## GOAL OF THE EXERCISE
In the listing beneath this line, copy exactly the lines starting with the one containing "(511, 473) = (164, 337): none -> black plate" and going on through the one containing "(681, 313) = (636, 336): red".

>>>>>

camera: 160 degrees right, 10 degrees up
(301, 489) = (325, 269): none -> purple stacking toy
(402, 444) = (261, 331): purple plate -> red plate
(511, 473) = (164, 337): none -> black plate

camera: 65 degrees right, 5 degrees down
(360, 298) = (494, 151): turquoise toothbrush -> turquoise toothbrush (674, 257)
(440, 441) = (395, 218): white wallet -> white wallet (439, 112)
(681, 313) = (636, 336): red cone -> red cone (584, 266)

<<<<<
>>>>>

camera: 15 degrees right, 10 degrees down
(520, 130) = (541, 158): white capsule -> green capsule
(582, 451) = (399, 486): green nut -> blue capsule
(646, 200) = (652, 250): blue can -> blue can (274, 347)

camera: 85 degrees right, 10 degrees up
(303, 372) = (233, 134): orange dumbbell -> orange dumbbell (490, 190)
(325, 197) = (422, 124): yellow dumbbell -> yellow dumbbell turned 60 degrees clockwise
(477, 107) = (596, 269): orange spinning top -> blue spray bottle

<<<<<
>>>>>

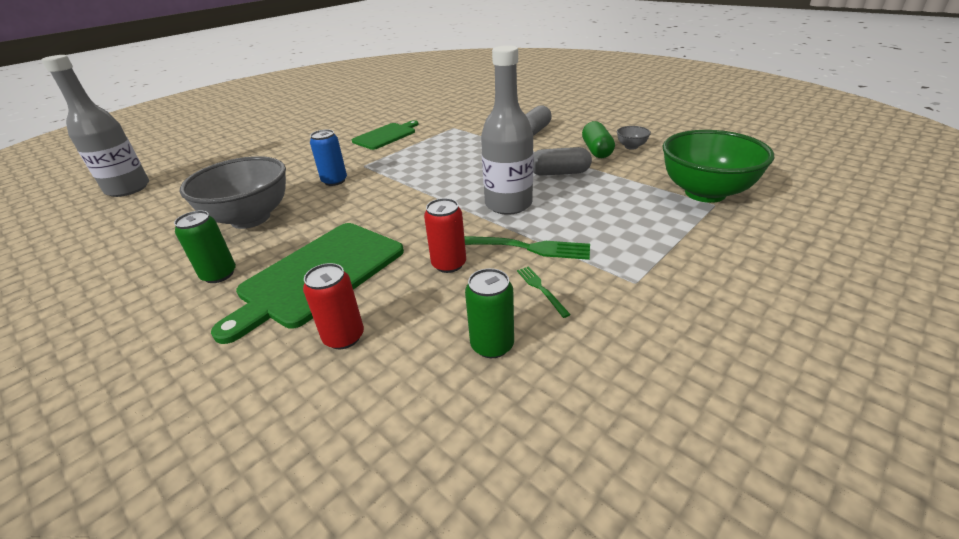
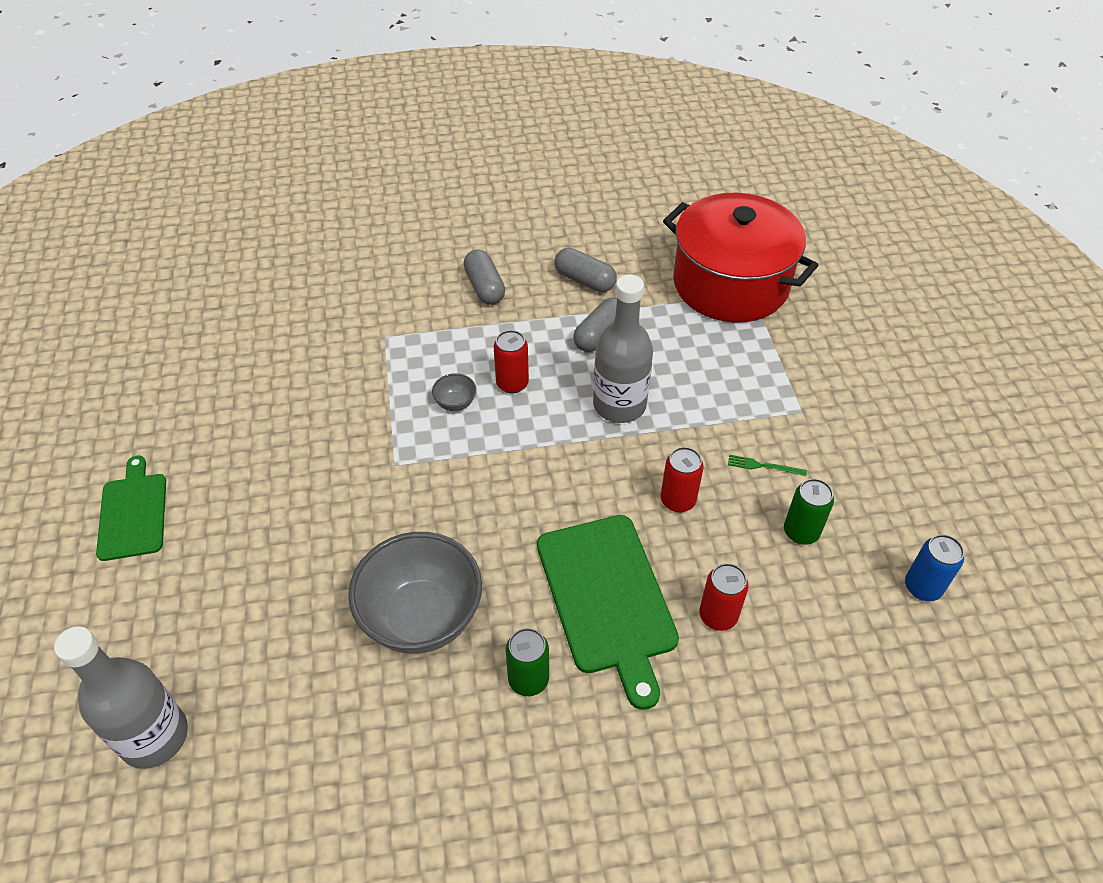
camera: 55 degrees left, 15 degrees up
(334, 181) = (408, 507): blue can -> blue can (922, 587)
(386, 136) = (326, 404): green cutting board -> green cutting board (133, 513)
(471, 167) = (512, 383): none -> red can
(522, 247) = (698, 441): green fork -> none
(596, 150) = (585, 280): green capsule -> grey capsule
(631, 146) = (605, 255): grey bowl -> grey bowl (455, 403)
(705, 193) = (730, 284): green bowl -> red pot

<<<<<

## SOLUTION FOR THIS PROBLEM
(511, 473) = (164, 337): none -> black plate

camera: 65 degrees right, 5 degrees down
(360, 298) = (494, 151): turquoise toothbrush -> turquoise toothbrush (674, 257)
(440, 441) = (395, 218): white wallet -> white wallet (439, 112)
(681, 313) = (636, 336): red cone -> red cone (584, 266)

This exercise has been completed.